== Task objective ==
Images are to be omitted, and the rest of the records reproduced exactly.

Recorded data:
--

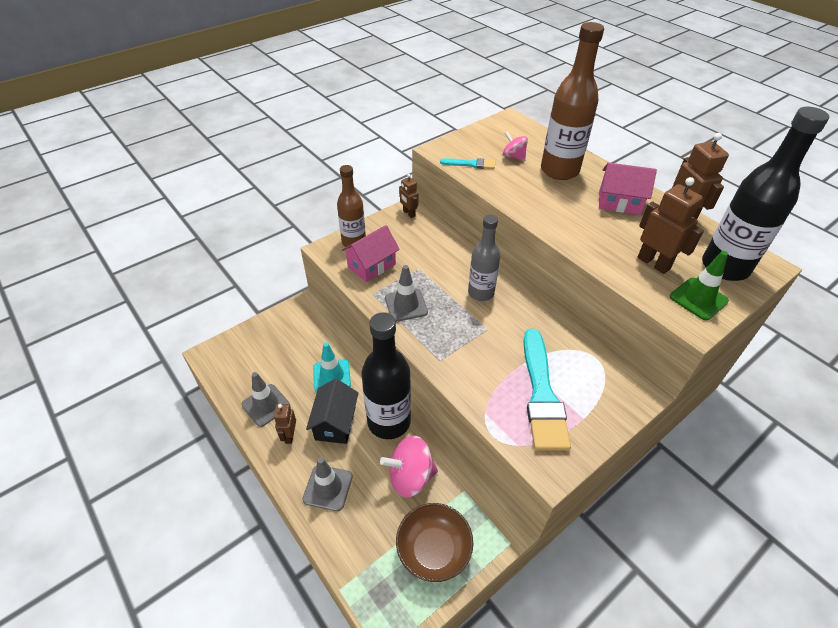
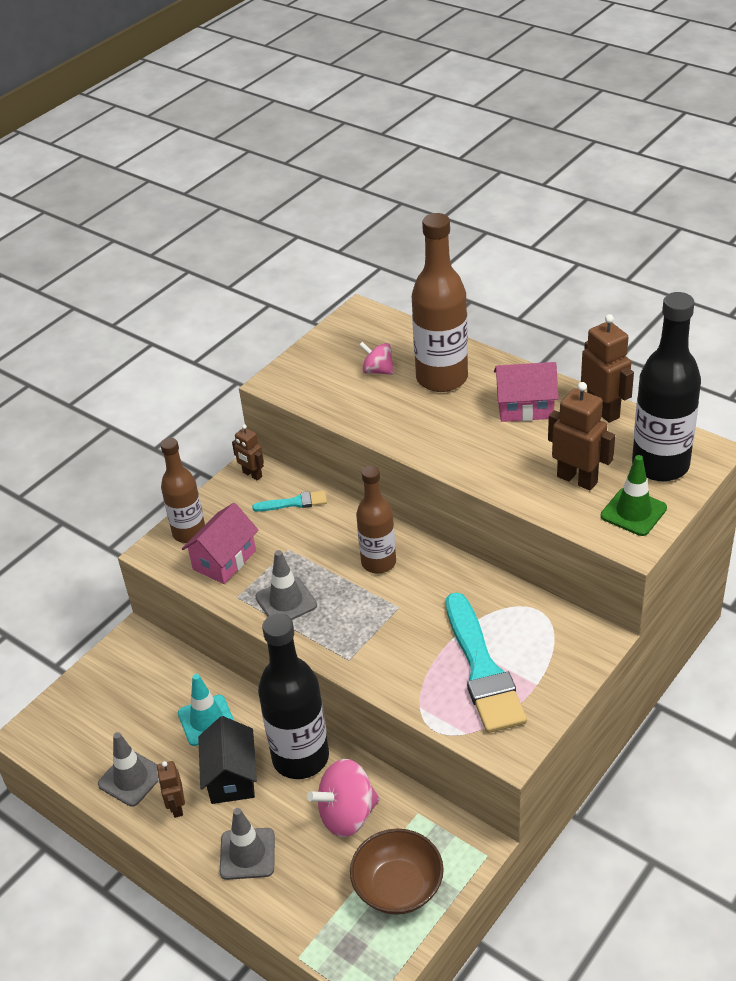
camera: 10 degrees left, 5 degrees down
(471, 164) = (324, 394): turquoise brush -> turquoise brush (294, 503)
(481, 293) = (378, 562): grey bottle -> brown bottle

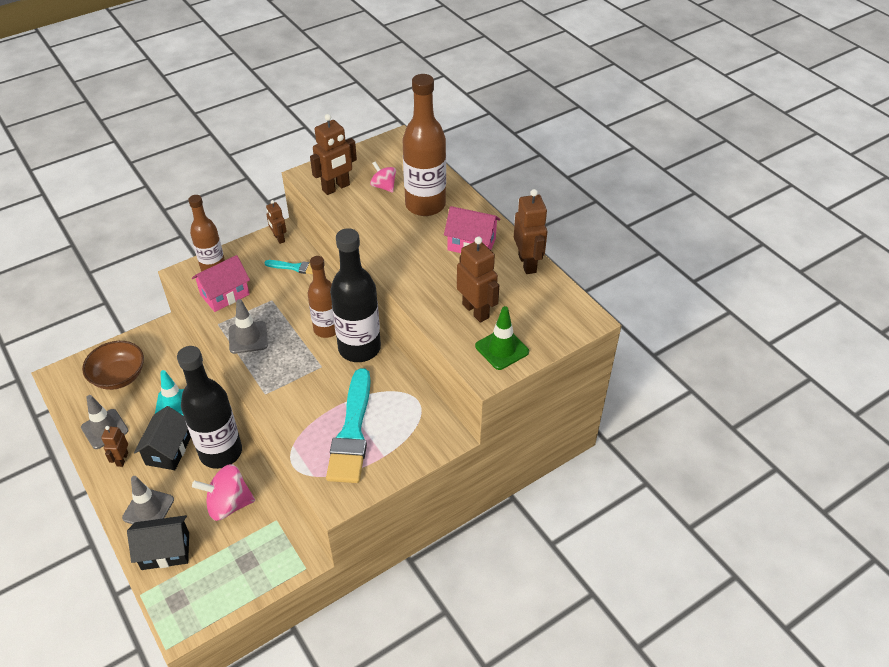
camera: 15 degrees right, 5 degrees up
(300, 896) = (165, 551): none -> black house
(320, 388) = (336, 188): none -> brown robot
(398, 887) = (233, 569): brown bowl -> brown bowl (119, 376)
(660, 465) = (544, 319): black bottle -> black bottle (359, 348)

--

== Result ==
camera: 10 degrees left, 5 degrees down
(471, 164) = (324, 394): turquoise brush -> turquoise brush (294, 503)
(481, 293) = (378, 562): grey bottle -> brown bottle

camera: 15 degrees right, 5 degrees up
(300, 896) = (165, 551): none -> black house
(320, 388) = (336, 188): none -> brown robot
(398, 887) = (233, 569): brown bowl -> brown bowl (119, 376)
(660, 465) = (544, 319): black bottle -> black bottle (359, 348)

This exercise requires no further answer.